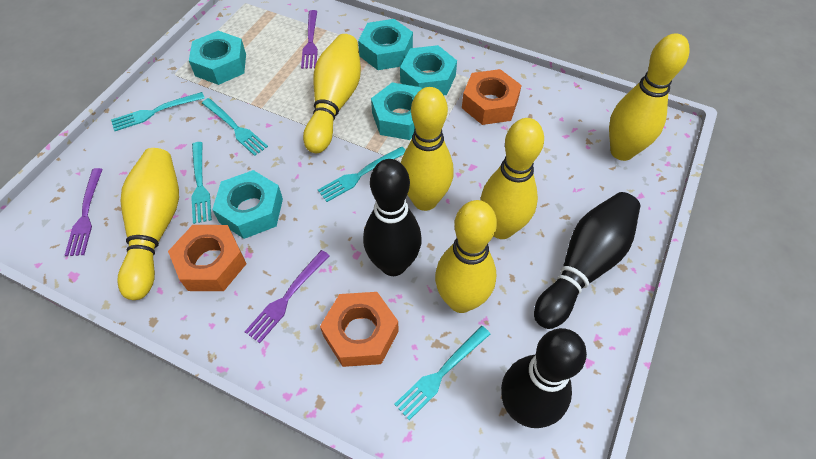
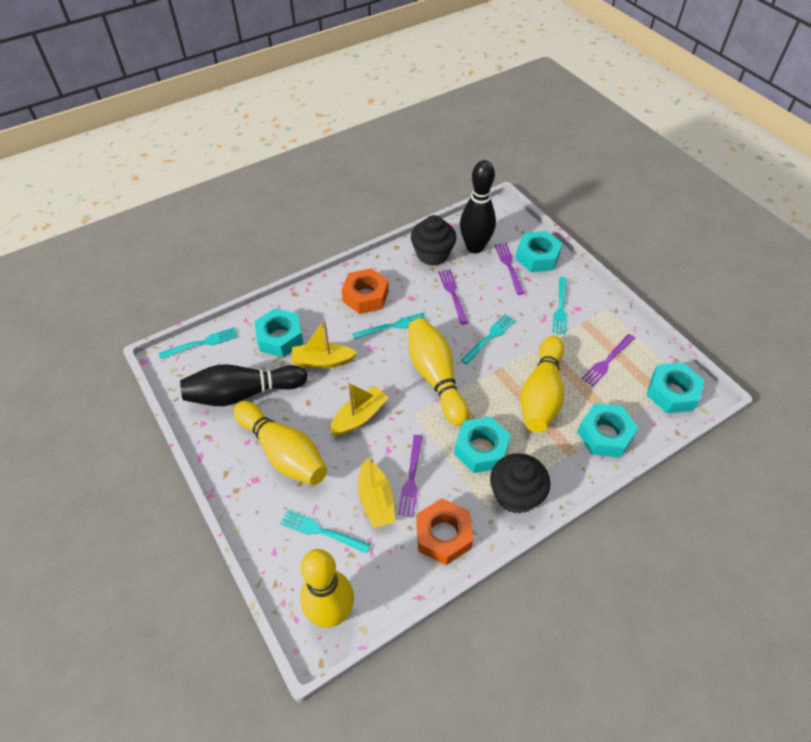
black bowling pin: 3 -> 2
black cupcake: 0 -> 2
orange nut: 3 -> 2
purple fork: 3 -> 4
yellow boat: 0 -> 3
yellow bowling pin: 6 -> 4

WHAT IS BEING ASKED: Give the number of lines in the data above that contain the word "bowling", with no accompanying text.

RESULT OF THE EXERCISE: 2